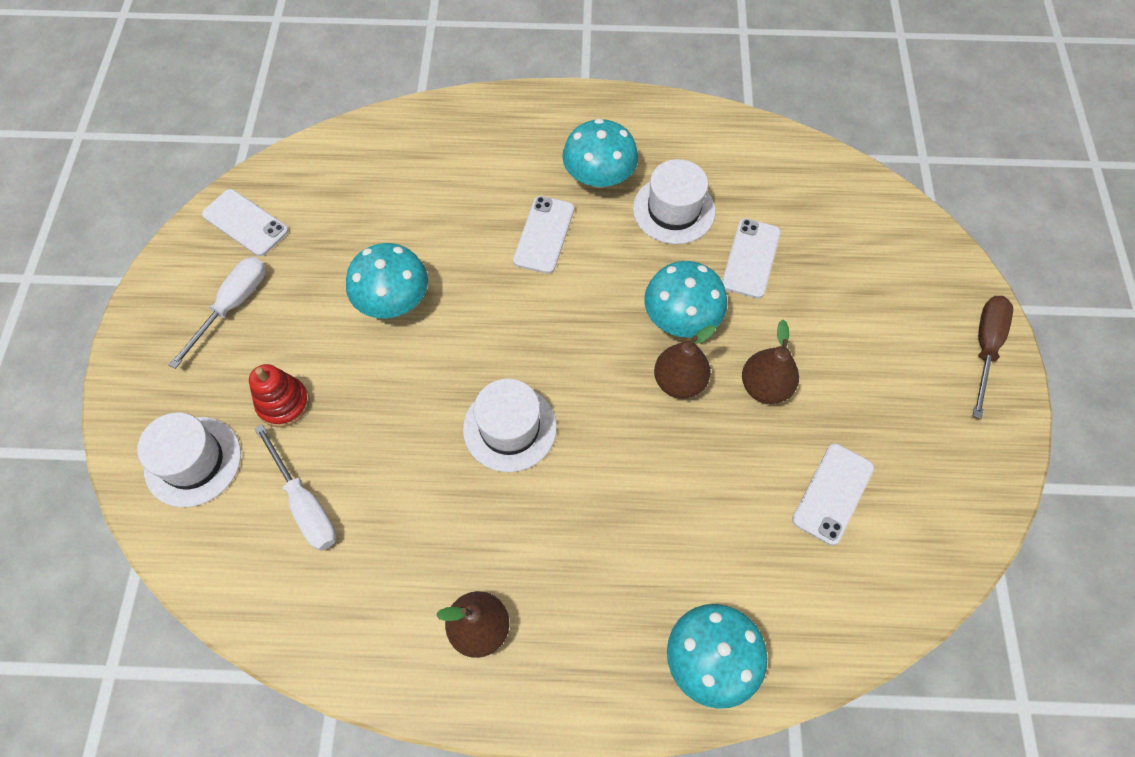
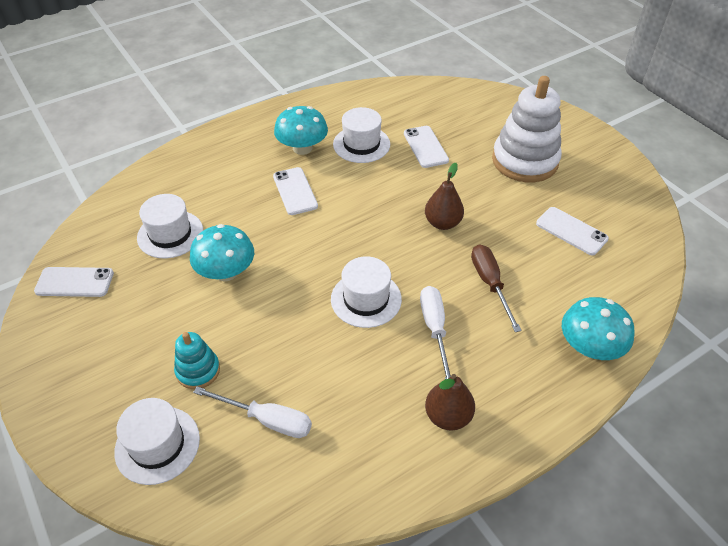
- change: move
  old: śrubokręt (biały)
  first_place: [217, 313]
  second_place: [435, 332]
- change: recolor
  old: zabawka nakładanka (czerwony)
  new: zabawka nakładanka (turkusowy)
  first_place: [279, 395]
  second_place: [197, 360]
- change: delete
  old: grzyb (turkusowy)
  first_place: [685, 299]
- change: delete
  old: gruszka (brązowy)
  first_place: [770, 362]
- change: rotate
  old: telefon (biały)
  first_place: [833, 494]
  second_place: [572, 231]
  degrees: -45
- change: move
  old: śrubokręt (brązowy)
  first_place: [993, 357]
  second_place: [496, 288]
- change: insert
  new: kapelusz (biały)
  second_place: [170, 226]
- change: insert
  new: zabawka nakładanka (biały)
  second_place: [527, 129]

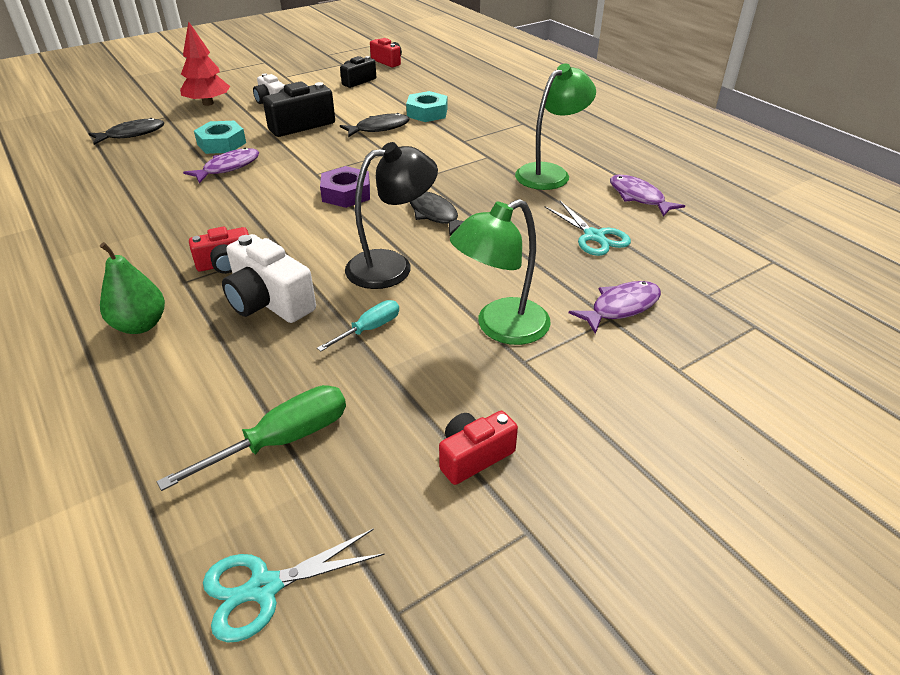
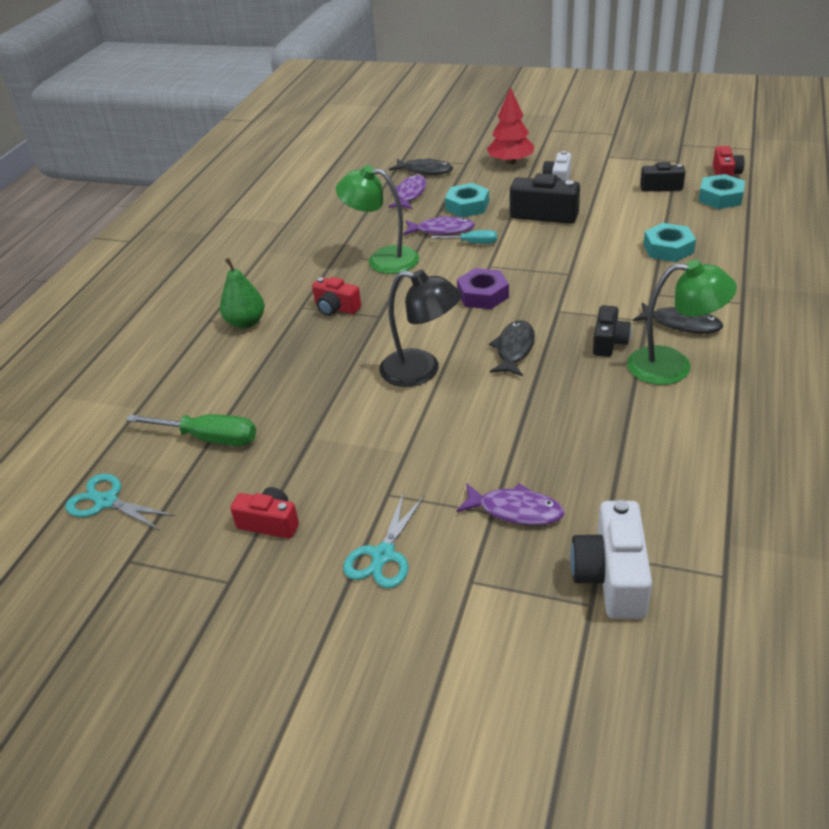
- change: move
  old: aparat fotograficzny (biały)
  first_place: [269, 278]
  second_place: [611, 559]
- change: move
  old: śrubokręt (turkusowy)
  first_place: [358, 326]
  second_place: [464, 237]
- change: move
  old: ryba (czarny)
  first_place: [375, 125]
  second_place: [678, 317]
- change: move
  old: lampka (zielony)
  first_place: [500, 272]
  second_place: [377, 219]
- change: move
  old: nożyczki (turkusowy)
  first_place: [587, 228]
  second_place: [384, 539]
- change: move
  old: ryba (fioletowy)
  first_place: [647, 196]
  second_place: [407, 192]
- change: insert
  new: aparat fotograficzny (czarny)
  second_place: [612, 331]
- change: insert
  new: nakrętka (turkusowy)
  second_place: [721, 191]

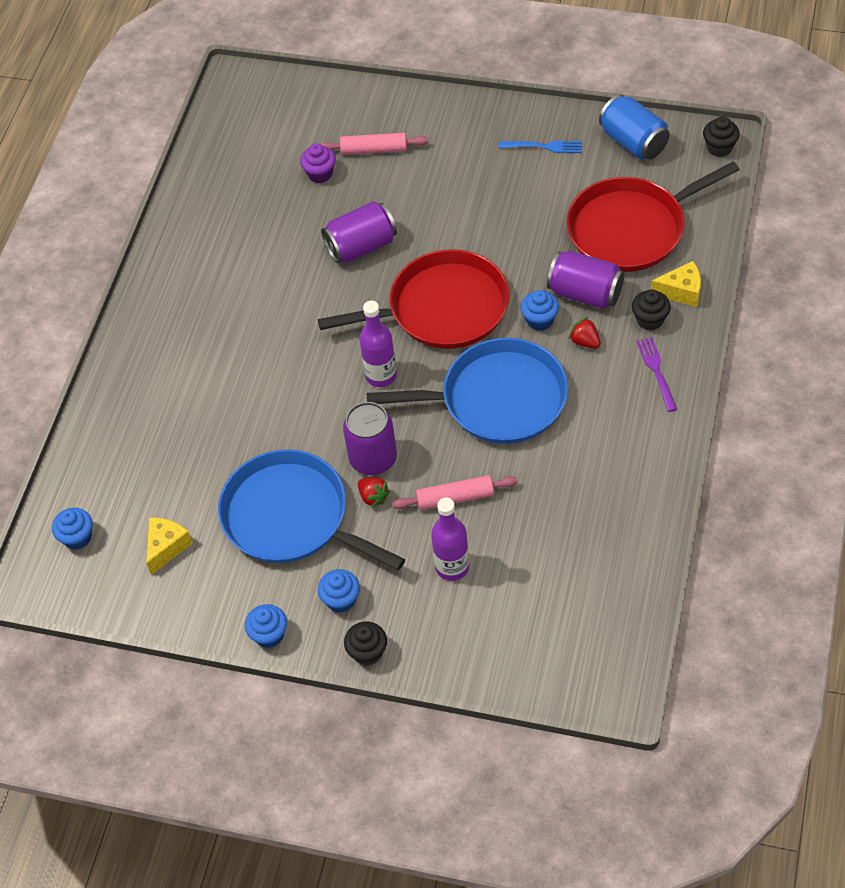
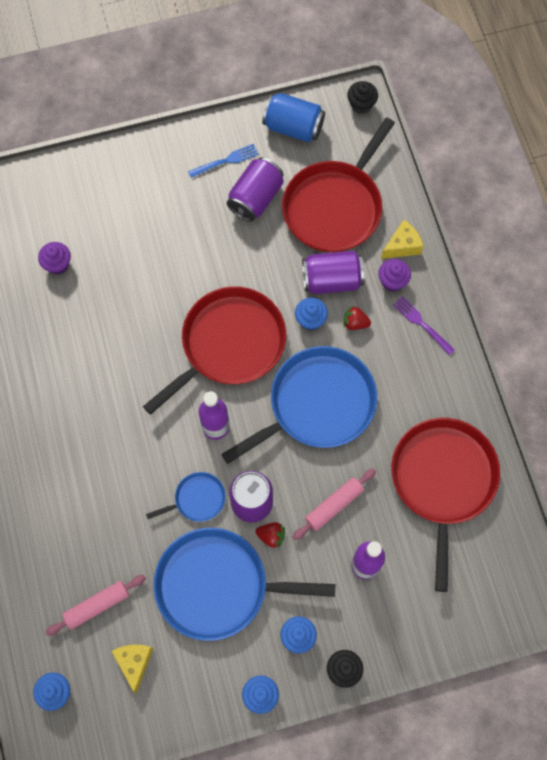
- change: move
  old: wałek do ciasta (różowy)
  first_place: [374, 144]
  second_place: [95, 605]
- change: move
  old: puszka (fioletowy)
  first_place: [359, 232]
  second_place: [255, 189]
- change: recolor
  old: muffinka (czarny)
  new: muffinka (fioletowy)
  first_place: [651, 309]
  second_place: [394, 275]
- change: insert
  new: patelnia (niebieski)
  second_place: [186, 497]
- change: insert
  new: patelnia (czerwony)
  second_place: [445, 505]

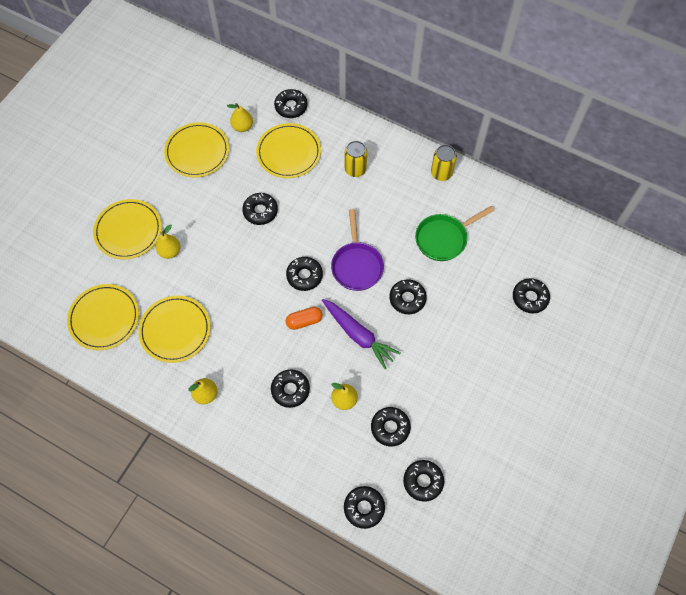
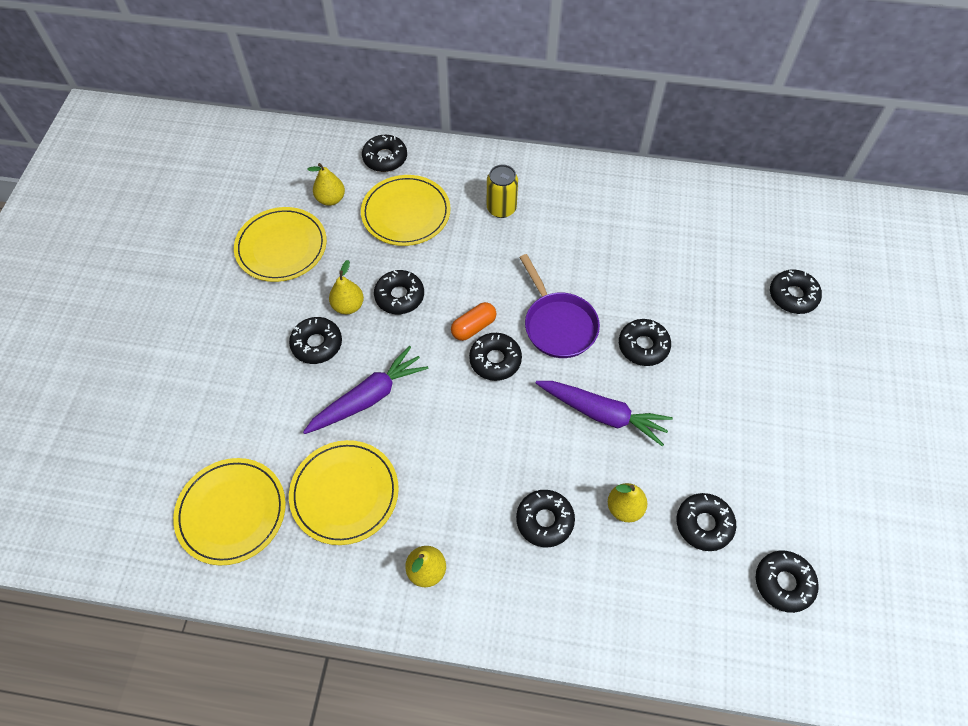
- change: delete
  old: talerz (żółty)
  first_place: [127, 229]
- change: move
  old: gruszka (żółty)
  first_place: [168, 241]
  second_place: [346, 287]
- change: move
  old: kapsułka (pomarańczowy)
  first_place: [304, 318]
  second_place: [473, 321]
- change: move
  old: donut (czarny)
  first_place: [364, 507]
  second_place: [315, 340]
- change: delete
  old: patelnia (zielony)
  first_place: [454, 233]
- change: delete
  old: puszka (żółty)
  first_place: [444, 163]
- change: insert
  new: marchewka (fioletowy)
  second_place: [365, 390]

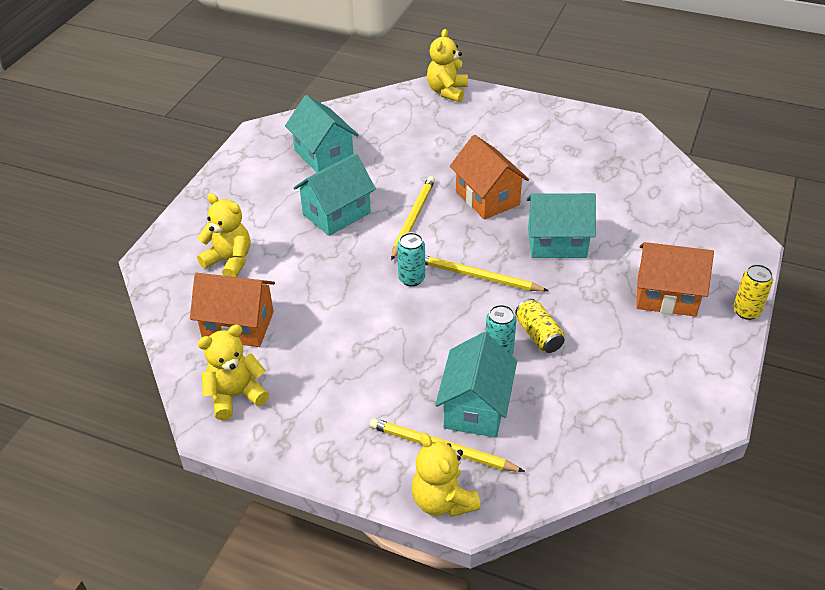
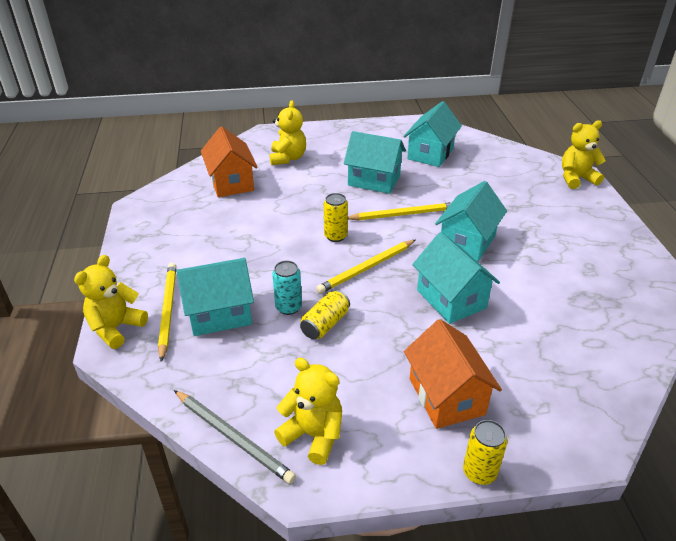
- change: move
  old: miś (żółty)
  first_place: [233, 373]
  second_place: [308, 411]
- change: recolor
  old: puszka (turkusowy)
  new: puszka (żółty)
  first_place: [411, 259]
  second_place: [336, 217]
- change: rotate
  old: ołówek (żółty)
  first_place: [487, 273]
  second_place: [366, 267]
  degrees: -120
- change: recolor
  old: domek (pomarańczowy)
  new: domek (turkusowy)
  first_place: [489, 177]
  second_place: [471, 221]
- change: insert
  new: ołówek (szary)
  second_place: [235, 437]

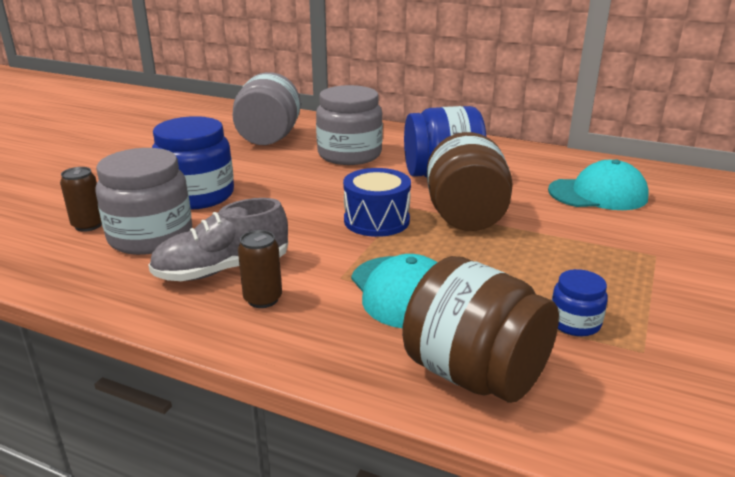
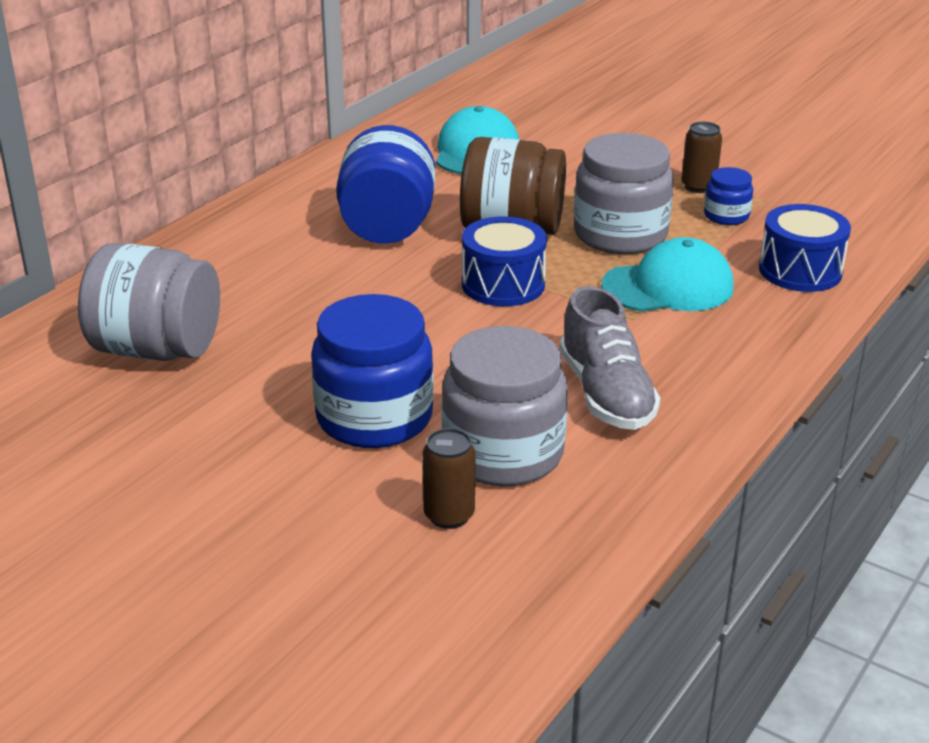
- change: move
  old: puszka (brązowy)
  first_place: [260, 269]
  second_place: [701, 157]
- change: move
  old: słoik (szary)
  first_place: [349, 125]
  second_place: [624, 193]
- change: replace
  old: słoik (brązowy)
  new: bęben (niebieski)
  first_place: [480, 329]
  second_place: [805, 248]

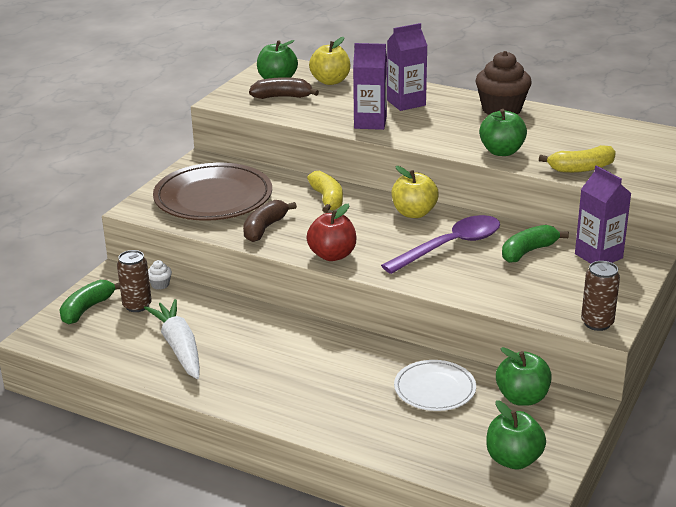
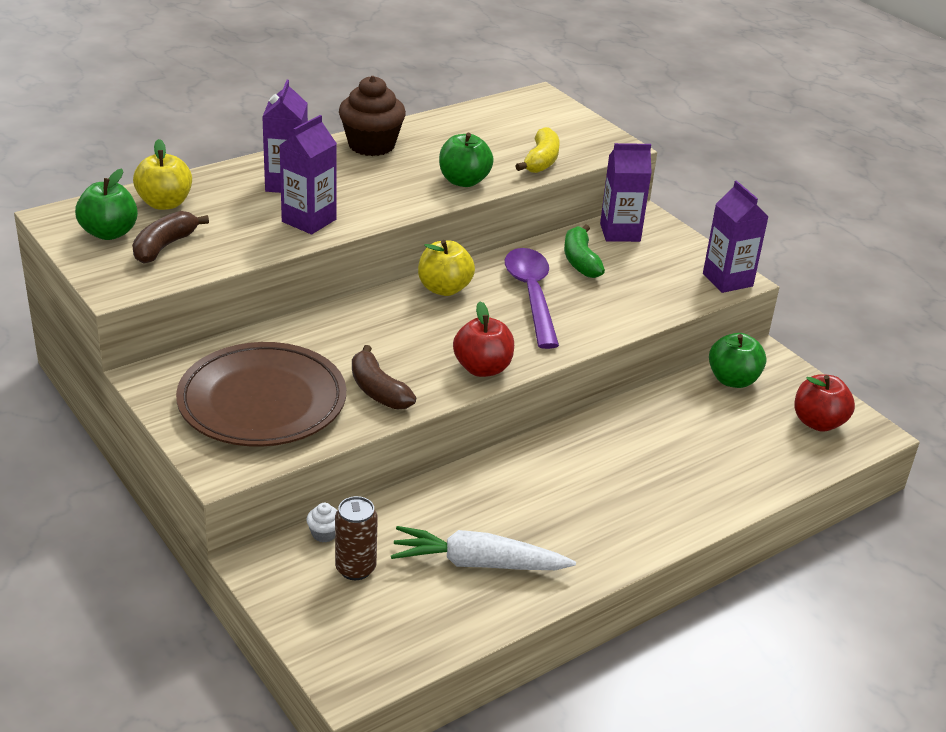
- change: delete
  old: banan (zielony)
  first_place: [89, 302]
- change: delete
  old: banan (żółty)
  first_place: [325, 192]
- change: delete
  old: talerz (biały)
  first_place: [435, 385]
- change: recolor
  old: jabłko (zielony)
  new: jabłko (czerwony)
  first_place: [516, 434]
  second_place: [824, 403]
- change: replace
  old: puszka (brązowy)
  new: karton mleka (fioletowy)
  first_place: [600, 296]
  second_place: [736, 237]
#####
◆ To do ◆
Where the string "nakładanka" shows up in the listing above, copy the line that holds it.

◆ Final answer ◆
  old: zabawka nakładanka (czerwony)
  new: zabawka nakładanka (turkusowy)
  new: zabawka nakładanka (biały)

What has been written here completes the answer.